SUPPLIED INFORMATION:
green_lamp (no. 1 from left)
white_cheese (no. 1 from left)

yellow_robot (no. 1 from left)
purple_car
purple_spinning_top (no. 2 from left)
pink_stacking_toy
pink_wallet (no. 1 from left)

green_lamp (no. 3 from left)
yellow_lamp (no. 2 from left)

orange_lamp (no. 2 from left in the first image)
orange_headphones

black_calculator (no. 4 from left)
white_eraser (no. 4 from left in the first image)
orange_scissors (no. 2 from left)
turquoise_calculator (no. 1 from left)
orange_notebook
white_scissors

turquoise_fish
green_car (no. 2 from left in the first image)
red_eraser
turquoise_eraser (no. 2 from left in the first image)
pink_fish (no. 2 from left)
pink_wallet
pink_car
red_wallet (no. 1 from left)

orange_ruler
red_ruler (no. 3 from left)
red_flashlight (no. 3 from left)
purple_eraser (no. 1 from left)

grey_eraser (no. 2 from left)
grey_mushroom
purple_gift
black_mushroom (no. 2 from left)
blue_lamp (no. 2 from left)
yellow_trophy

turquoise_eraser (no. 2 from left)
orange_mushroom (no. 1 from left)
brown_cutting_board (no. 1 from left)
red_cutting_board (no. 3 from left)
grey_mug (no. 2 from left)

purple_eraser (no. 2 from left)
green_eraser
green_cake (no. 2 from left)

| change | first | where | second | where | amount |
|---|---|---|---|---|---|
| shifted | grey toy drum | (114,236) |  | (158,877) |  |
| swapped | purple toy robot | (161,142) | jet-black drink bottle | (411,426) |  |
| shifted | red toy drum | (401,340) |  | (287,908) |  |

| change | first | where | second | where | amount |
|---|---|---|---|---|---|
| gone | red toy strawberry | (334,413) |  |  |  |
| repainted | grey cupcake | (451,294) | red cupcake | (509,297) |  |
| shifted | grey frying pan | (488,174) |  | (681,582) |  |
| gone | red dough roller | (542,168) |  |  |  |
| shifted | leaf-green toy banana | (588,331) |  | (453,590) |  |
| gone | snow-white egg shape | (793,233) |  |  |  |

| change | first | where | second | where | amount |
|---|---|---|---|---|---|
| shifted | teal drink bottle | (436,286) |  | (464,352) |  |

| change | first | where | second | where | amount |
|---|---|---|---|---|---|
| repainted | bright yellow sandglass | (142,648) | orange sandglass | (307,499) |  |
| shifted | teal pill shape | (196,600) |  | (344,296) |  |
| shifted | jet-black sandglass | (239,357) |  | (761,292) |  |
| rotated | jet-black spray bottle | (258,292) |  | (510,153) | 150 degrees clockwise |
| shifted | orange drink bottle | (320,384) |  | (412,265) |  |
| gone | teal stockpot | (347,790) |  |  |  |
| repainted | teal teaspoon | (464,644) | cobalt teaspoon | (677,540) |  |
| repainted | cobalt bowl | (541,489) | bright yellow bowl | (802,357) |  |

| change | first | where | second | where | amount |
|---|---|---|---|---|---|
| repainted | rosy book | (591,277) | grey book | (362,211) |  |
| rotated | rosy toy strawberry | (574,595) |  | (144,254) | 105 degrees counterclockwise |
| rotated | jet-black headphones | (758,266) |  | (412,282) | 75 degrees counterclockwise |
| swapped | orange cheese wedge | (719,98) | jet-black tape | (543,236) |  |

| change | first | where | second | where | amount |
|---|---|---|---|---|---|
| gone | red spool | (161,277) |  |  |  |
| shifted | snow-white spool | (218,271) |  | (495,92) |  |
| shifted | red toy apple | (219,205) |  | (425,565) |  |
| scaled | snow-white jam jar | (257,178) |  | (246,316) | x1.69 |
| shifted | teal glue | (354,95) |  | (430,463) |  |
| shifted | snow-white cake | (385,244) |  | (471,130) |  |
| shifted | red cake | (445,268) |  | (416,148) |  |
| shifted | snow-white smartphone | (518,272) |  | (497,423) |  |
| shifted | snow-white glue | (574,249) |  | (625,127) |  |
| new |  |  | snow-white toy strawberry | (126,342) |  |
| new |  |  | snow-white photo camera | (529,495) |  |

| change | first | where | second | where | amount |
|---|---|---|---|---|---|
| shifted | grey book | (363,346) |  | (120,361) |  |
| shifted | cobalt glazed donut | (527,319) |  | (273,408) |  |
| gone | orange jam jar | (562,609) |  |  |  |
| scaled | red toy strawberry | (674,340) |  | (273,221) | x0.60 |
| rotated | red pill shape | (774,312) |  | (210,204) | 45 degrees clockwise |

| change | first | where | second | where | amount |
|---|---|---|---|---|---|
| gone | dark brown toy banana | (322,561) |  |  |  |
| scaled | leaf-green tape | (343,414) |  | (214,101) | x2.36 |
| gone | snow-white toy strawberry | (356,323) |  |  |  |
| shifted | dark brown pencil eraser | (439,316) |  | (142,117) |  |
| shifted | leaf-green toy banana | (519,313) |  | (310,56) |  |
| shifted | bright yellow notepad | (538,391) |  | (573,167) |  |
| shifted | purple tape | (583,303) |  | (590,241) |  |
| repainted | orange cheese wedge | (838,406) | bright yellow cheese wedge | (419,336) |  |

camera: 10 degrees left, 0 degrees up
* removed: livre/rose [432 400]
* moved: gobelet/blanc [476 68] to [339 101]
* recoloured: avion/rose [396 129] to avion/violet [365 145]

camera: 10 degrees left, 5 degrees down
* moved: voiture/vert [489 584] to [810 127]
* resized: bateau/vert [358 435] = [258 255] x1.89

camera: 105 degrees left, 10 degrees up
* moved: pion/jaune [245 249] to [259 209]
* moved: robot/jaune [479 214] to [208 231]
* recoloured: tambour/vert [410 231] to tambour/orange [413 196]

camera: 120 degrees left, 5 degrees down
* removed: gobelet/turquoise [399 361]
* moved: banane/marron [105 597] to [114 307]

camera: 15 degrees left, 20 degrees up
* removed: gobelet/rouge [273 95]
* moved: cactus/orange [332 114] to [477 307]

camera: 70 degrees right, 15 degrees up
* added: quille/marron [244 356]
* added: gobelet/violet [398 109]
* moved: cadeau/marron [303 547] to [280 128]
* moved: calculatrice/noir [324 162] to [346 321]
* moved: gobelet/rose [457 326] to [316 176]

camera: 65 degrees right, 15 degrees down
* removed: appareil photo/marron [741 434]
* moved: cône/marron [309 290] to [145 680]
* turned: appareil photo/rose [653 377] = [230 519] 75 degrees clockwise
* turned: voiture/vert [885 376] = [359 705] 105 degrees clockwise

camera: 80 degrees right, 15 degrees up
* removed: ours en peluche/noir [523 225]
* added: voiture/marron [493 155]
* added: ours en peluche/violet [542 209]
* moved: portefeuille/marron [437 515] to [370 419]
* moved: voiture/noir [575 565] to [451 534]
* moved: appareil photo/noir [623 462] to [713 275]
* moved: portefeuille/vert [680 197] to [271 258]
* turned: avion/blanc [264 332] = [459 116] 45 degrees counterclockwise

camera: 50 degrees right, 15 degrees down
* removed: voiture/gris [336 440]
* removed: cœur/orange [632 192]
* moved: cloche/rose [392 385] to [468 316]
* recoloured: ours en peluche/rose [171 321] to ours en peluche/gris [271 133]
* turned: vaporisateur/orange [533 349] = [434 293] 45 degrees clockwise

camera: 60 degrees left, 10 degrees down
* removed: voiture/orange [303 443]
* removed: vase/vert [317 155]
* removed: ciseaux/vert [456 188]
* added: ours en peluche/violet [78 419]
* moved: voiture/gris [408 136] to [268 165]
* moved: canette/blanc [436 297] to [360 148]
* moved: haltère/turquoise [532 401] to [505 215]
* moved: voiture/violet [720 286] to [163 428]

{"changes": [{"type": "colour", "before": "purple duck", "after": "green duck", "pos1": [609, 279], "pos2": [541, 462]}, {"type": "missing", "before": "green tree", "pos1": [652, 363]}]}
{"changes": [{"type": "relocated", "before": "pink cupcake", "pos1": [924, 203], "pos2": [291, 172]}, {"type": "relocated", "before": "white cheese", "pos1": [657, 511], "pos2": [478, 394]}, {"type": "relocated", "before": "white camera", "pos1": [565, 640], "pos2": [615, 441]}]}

TASK DETAILS: Out of the entries above, write out only the lines between the line holding "camera: 105 degrees left, 10 degrees up" and the line holding "to [114 307]", inclusive, each exactly as given.

SOLUTION FOR THIS PROBLEM:
camera: 105 degrees left, 10 degrees up
* moved: pion/jaune [245 249] to [259 209]
* moved: robot/jaune [479 214] to [208 231]
* recoloured: tambour/vert [410 231] to tambour/orange [413 196]

camera: 120 degrees left, 5 degrees down
* removed: gobelet/turquoise [399 361]
* moved: banane/marron [105 597] to [114 307]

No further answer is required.